++++ Provided data

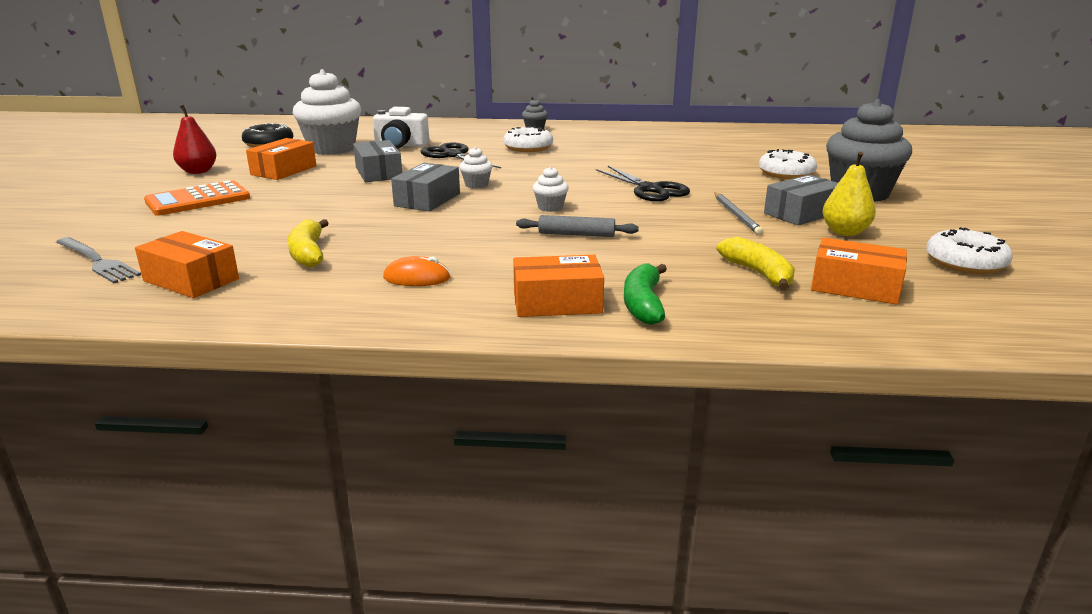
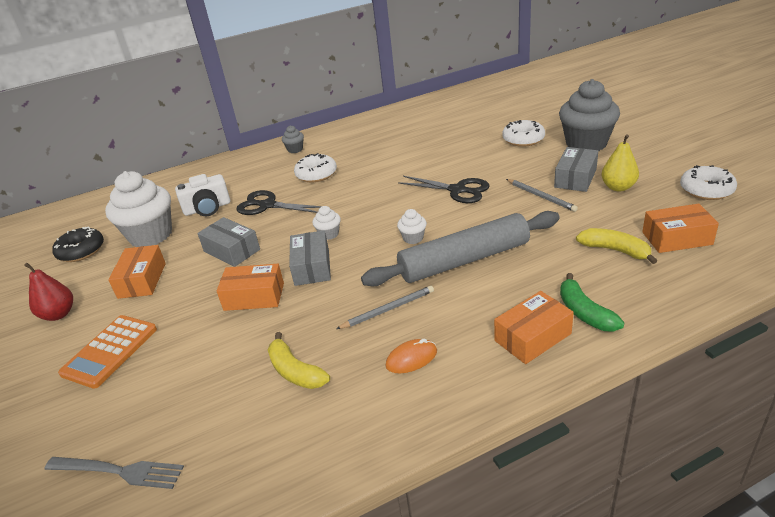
camera: 25 degrees left, 10 degrees up
(191, 280) = (237, 449): orange box -> orange box (254, 296)
(448, 243) = (387, 309): none -> grey pencil
(576, 234) = (464, 260): grey rolling pin -> grey rolling pin, size x2.22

++++++++

Required action => Retype the lines above exactly, no pictures.

Reply to the exercise =>
camera: 25 degrees left, 10 degrees up
(191, 280) = (237, 449): orange box -> orange box (254, 296)
(448, 243) = (387, 309): none -> grey pencil
(576, 234) = (464, 260): grey rolling pin -> grey rolling pin, size x2.22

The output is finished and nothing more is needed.